- _AVAILABLE RECORDS_:

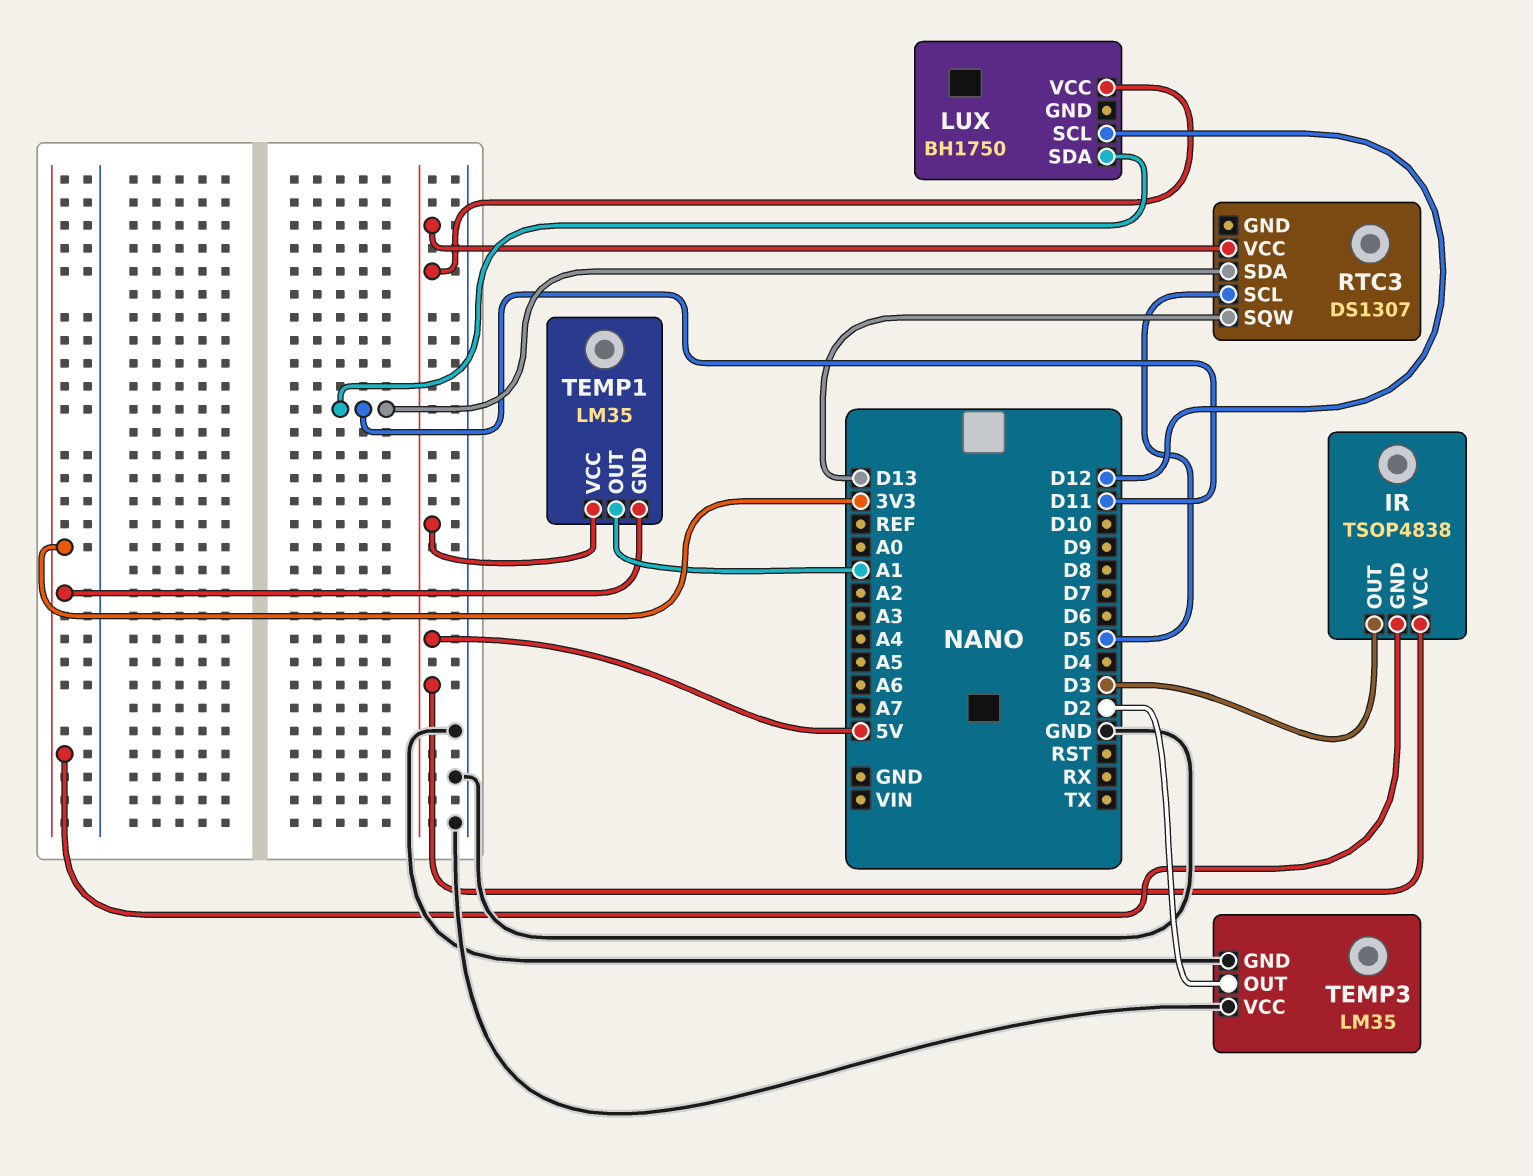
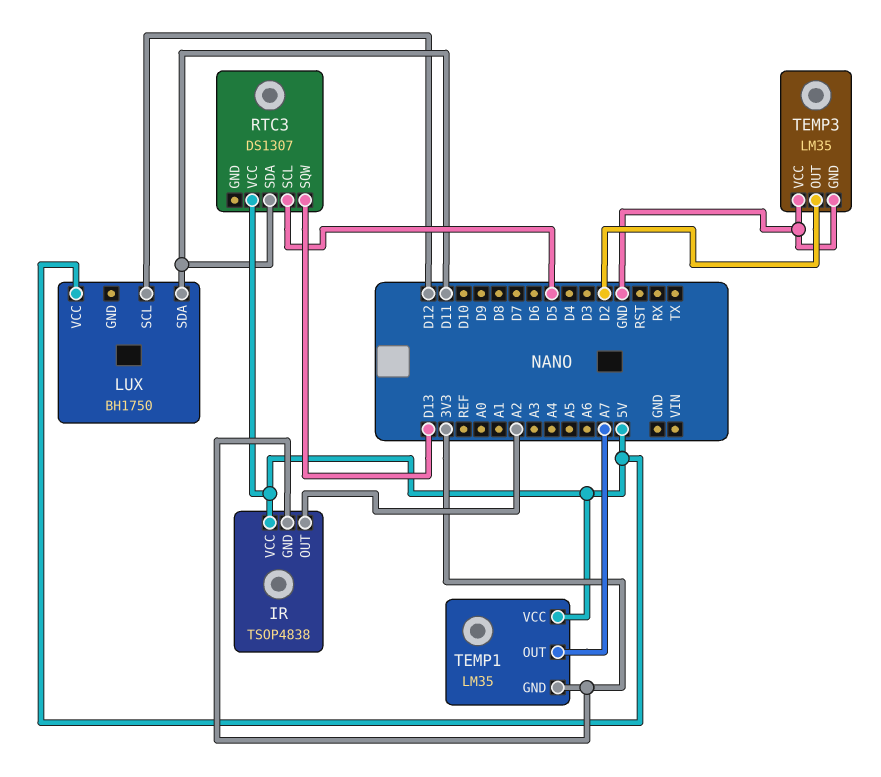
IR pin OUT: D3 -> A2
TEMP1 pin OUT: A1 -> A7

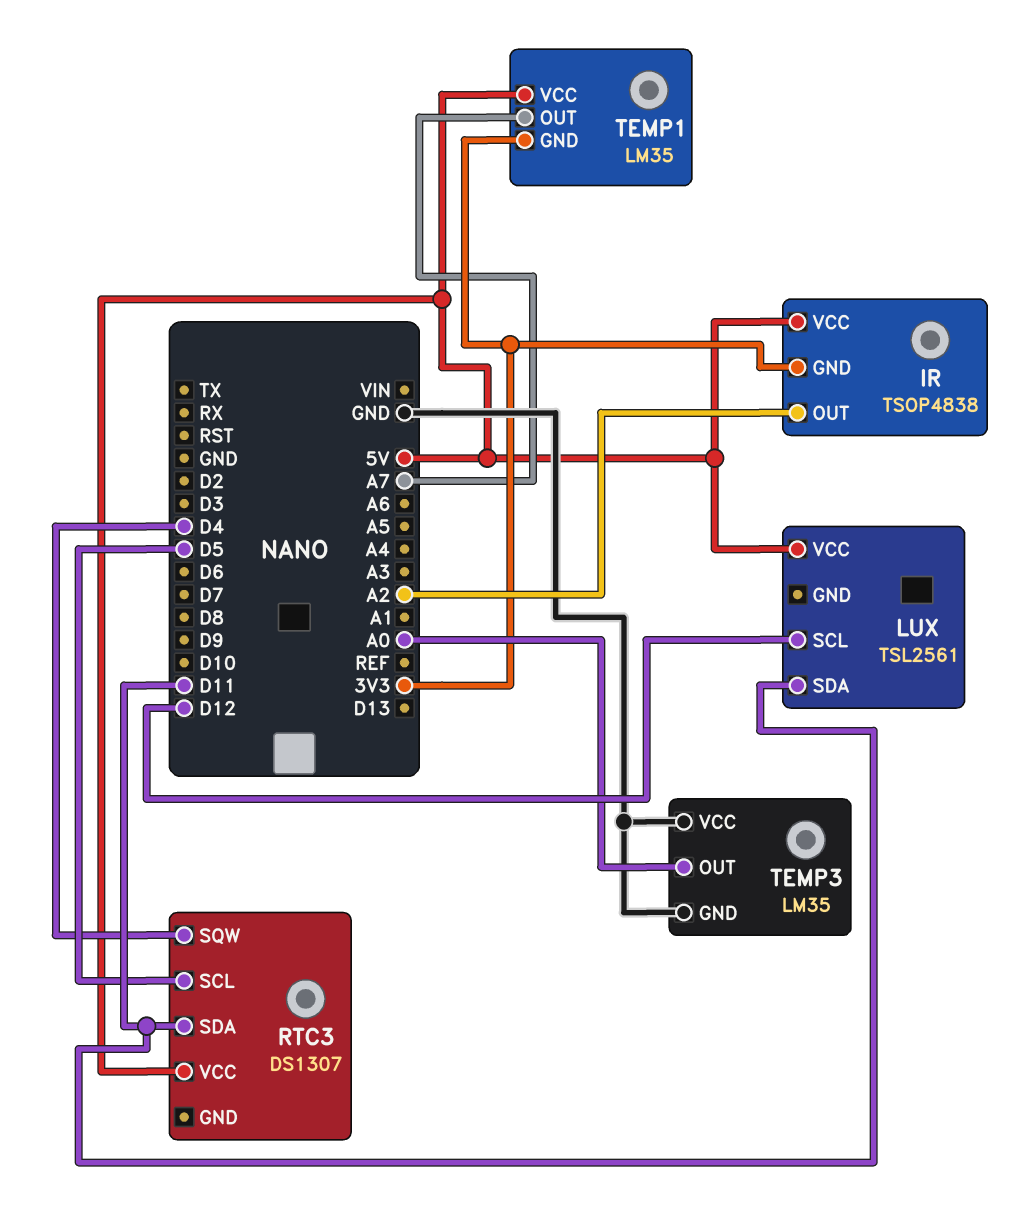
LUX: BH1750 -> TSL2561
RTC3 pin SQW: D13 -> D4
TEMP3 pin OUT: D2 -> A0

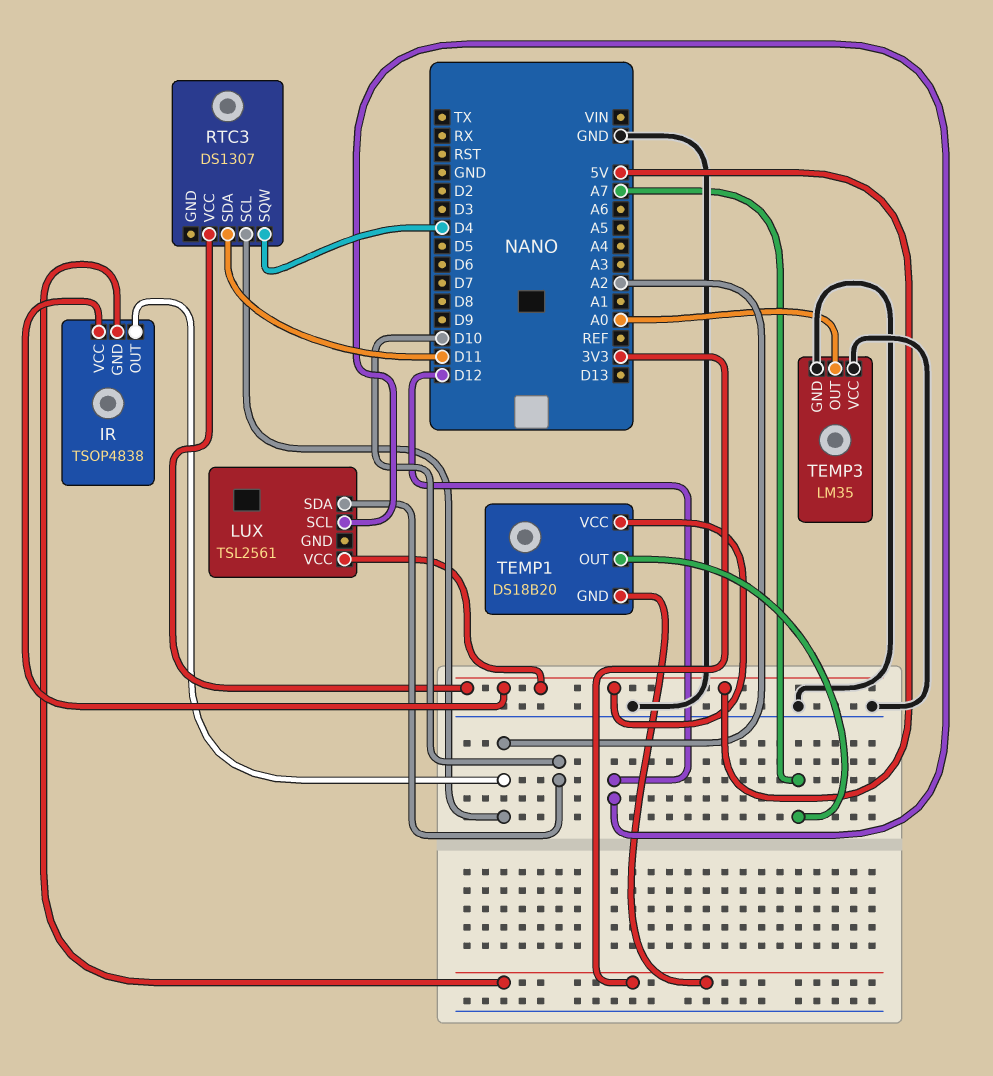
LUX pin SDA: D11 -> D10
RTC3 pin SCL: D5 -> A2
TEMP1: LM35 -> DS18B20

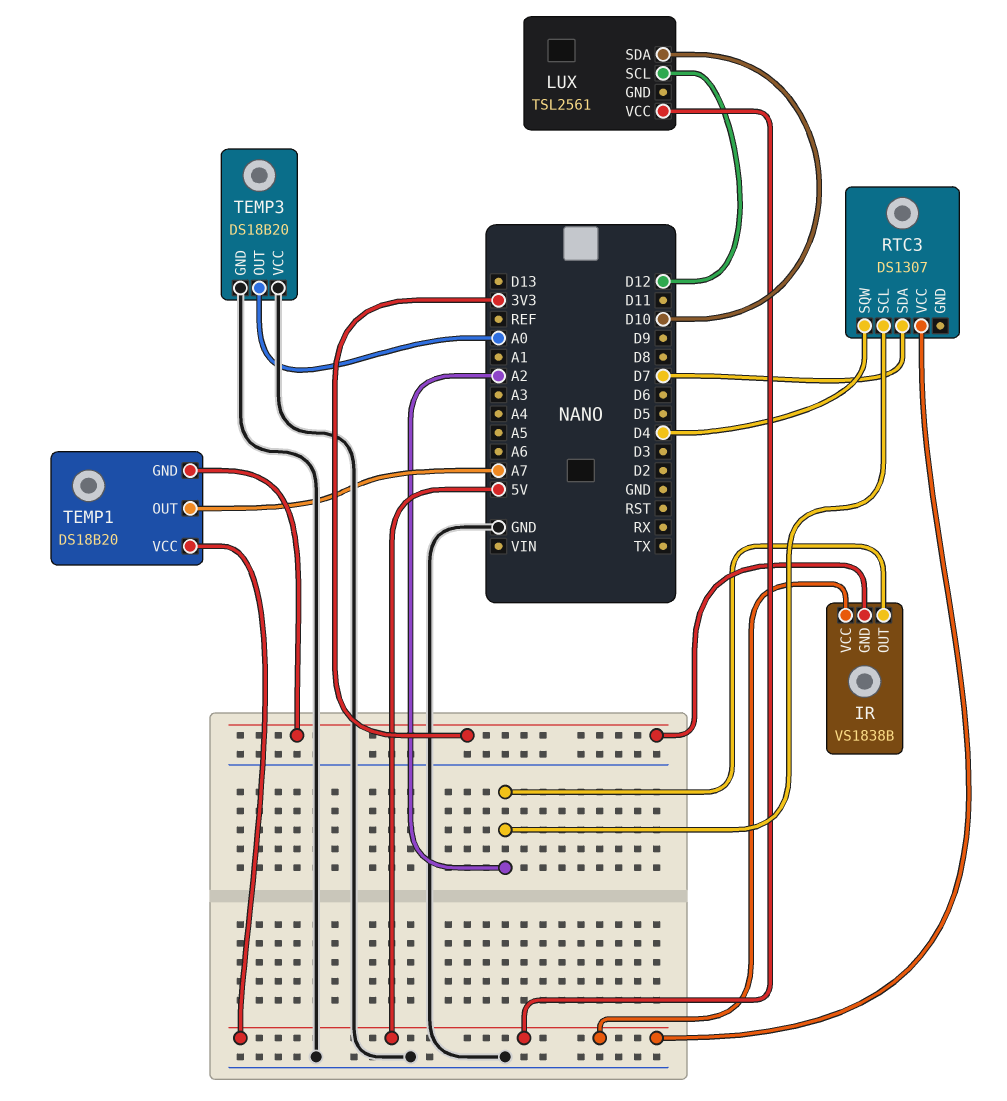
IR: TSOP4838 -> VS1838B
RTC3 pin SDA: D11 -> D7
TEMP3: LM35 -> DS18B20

- _WHAT TO PRODUCE_: If an entry holds a picture, leave the picture out and repeat the rest exactly.

- _ANSWER TO THIS EXERCISE_:
IR pin OUT: D3 -> A2
TEMP1 pin OUT: A1 -> A7

LUX: BH1750 -> TSL2561
RTC3 pin SQW: D13 -> D4
TEMP3 pin OUT: D2 -> A0

LUX pin SDA: D11 -> D10
RTC3 pin SCL: D5 -> A2
TEMP1: LM35 -> DS18B20

IR: TSOP4838 -> VS1838B
RTC3 pin SDA: D11 -> D7
TEMP3: LM35 -> DS18B20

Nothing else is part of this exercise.